- Directions -
Starting at the line that contains "none -> lime slope A10:A11 level 1 top 10", transcribe each line exactly through the last line of the data. Include nothing else.

[Records contained in a dataset]

----

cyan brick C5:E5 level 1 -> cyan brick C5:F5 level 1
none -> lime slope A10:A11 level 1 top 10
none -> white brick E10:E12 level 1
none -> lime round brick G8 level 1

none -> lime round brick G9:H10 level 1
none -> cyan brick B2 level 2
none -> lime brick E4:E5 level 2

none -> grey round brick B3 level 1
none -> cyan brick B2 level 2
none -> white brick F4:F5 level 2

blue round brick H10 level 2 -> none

----

- Output of the exercise -
none -> lime slope A10:A11 level 1 top 10
none -> white brick E10:E12 level 1
none -> lime round brick G8 level 1

none -> lime round brick G9:H10 level 1
none -> cyan brick B2 level 2
none -> lime brick E4:E5 level 2

none -> grey round brick B3 level 1
none -> cyan brick B2 level 2
none -> white brick F4:F5 level 2

blue round brick H10 level 2 -> none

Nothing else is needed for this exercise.